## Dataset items
-=-=-
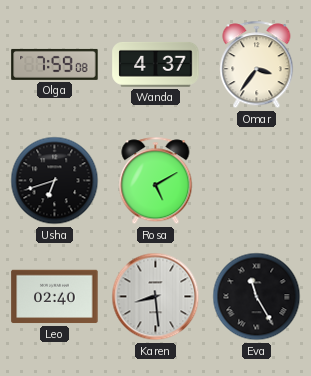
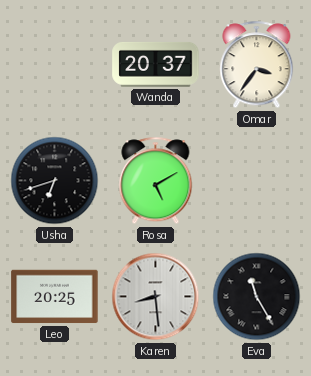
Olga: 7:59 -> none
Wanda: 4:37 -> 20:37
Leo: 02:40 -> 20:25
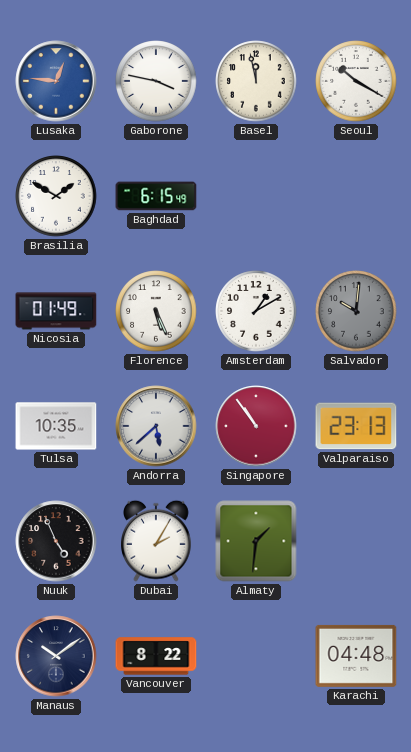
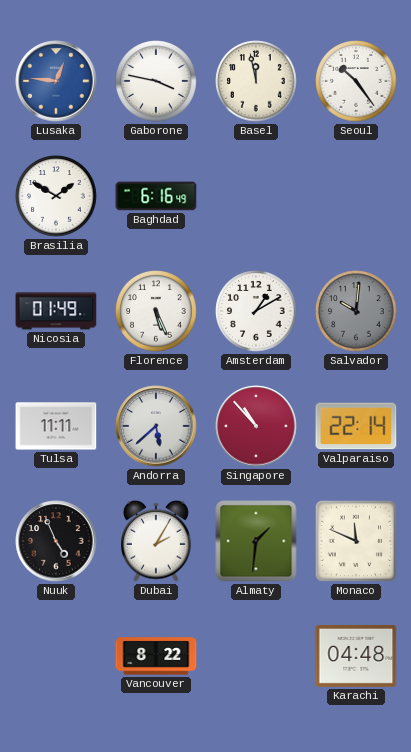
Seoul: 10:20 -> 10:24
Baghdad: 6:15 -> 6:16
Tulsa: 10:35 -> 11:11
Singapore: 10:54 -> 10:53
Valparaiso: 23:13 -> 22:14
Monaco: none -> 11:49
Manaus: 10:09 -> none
-=-=-
## Exercise description
Please quote every line of the material above character for character, leaving out the pictures.

## Answer below
Olga: 7:59 -> none
Wanda: 4:37 -> 20:37
Leo: 02:40 -> 20:25
Seoul: 10:20 -> 10:24
Baghdad: 6:15 -> 6:16
Tulsa: 10:35 -> 11:11
Singapore: 10:54 -> 10:53
Valparaiso: 23:13 -> 22:14
Monaco: none -> 11:49
Manaus: 10:09 -> none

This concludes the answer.